** Opening Extracted material block **
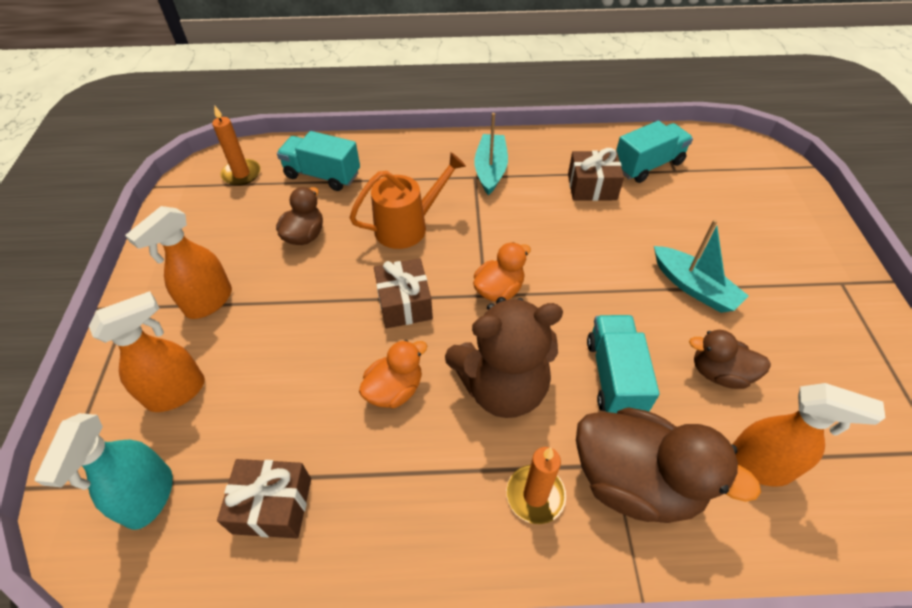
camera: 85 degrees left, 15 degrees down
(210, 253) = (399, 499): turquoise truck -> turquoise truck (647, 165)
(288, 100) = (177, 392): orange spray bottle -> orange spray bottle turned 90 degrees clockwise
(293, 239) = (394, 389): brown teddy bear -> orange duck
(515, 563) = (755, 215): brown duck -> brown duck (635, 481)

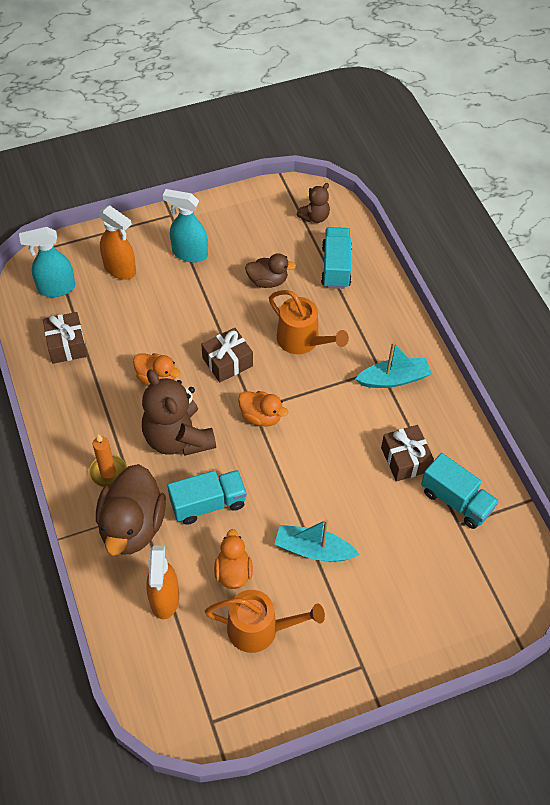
camera: 70 degrees right, 5 degrees up
(208, 302) = (189, 253): orange spray bottle -> turquoise spray bottle
(241, 174) = (314, 217): orange candle -> brown teddy bear
(694, 287) = (313, 549): turquoise boat -> turquoise boat turned 75 degrees clockwise
(719, 373) = (233, 572): brown duck -> orange duck
(801, 365) = (260, 629): none -> orange watering can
** Closing Extracted material block **
Instructions for the task –
An exact transcription of the material is required, without any pictures.

Result –
camera: 85 degrees left, 15 degrees down
(210, 253) = (399, 499): turquoise truck -> turquoise truck (647, 165)
(288, 100) = (177, 392): orange spray bottle -> orange spray bottle turned 90 degrees clockwise
(293, 239) = (394, 389): brown teddy bear -> orange duck
(515, 563) = (755, 215): brown duck -> brown duck (635, 481)

camera: 70 degrees right, 5 degrees up
(208, 302) = (189, 253): orange spray bottle -> turquoise spray bottle
(241, 174) = (314, 217): orange candle -> brown teddy bear
(694, 287) = (313, 549): turquoise boat -> turquoise boat turned 75 degrees clockwise
(719, 373) = (233, 572): brown duck -> orange duck
(801, 365) = (260, 629): none -> orange watering can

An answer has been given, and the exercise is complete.